■ REQUIRED ACTION
Please copy out each line of the listing that contains the word "semicircle".

■ RECORDS FOR THIS EXERCISE
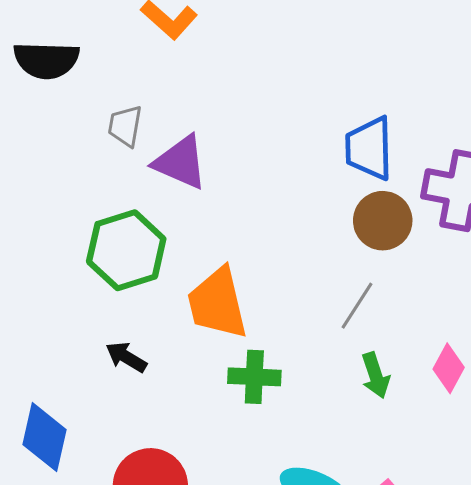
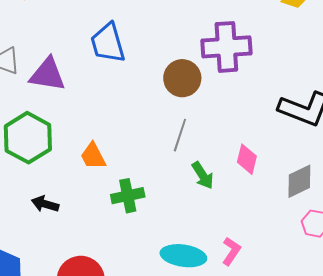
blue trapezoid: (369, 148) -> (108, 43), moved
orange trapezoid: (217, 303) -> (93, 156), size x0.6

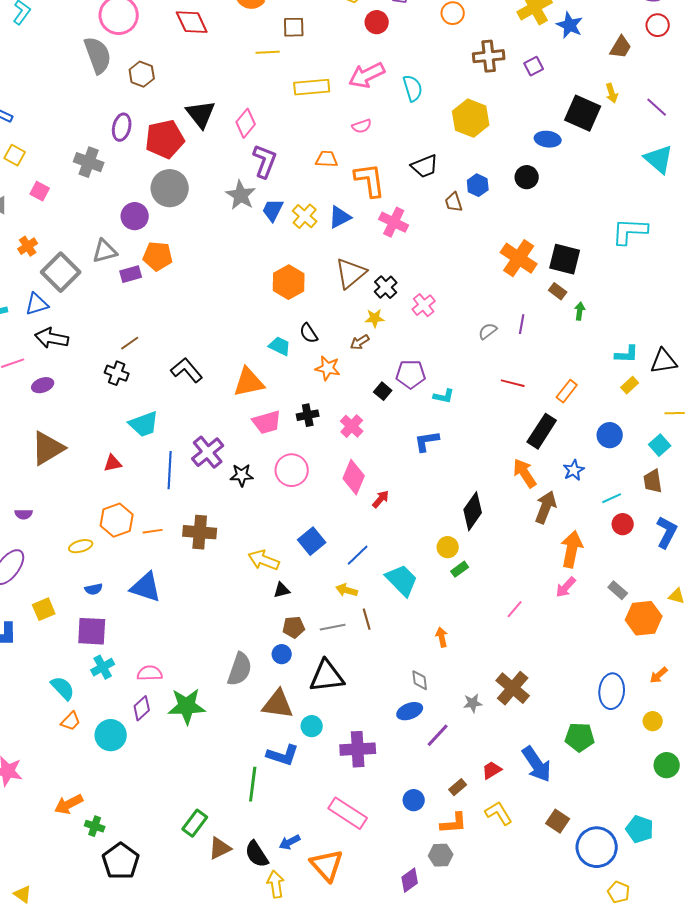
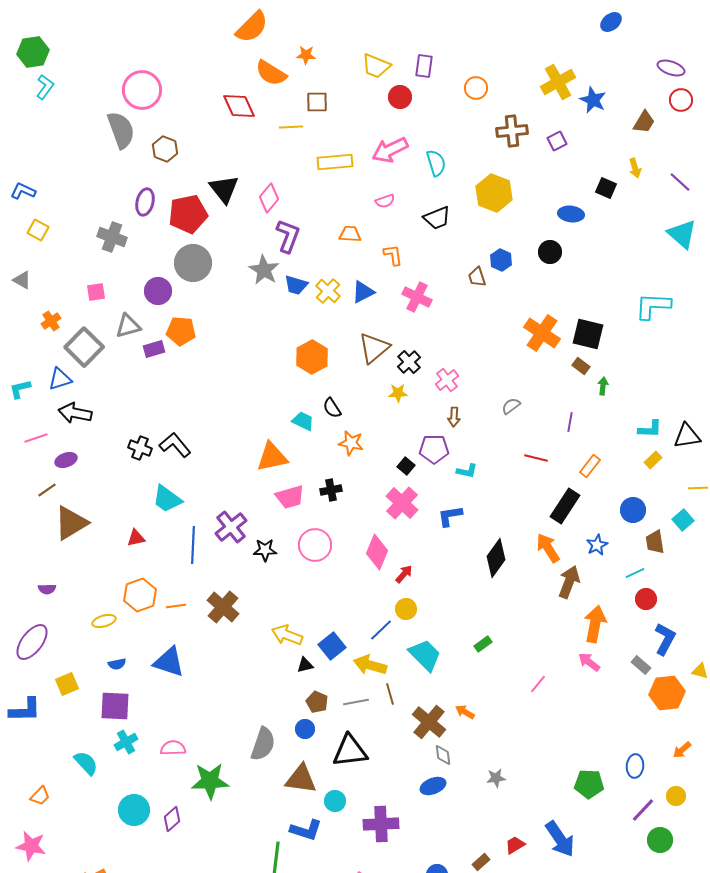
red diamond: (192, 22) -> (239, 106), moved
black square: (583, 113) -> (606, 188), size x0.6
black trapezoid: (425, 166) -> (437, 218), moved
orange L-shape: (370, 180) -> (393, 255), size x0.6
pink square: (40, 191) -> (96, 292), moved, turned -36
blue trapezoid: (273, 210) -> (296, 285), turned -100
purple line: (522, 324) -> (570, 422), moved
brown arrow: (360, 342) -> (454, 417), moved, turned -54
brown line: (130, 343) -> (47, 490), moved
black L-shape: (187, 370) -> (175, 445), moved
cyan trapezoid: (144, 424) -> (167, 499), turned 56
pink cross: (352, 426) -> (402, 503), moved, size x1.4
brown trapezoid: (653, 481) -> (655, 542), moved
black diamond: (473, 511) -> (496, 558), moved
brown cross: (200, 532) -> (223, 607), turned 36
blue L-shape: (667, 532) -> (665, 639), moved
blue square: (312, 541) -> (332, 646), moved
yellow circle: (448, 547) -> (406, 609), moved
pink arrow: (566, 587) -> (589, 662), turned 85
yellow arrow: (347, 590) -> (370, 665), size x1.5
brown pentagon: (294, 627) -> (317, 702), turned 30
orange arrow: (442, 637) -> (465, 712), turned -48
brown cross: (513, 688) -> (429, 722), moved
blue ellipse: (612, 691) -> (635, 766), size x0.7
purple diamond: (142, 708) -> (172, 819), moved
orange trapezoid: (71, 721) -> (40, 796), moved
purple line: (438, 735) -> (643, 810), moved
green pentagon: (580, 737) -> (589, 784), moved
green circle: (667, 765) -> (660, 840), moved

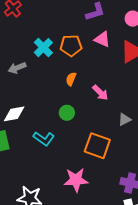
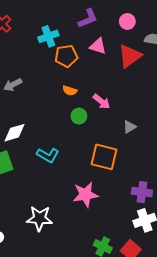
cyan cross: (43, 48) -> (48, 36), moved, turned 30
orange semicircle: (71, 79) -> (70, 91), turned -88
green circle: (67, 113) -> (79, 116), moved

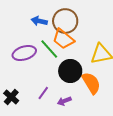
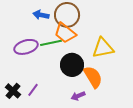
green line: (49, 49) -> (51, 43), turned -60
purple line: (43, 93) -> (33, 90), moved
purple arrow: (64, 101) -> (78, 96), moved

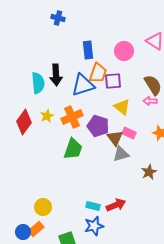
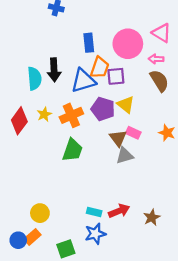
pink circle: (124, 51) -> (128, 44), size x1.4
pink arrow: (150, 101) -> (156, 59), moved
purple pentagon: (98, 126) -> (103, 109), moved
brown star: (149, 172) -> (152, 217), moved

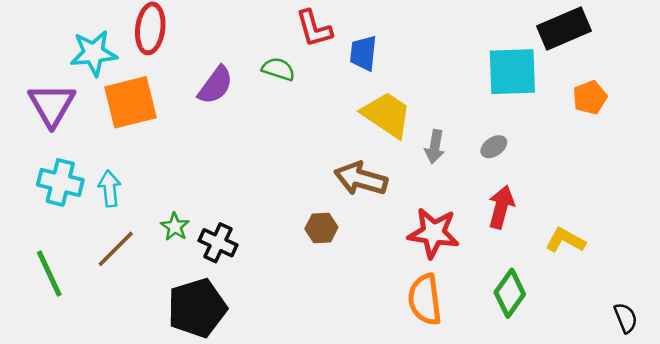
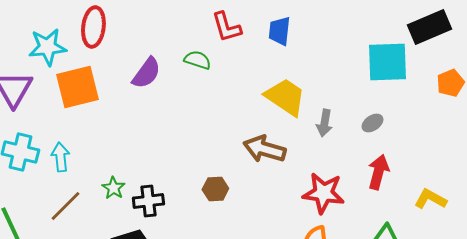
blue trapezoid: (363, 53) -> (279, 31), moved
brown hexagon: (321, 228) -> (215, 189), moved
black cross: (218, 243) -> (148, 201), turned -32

--

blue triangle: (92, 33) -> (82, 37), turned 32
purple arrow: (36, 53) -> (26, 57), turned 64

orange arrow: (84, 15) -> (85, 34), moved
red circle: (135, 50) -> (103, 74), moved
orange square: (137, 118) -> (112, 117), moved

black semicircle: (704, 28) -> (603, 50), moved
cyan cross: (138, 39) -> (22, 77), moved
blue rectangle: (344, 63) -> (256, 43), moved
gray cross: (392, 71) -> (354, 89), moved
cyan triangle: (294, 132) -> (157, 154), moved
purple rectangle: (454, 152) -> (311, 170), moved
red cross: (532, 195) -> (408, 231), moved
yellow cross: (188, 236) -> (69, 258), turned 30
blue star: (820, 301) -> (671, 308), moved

■ THE COMPLETED TASK
orange semicircle: (71, 79) -> (70, 91), turned -88
black semicircle: (704, 28) -> (603, 50), moved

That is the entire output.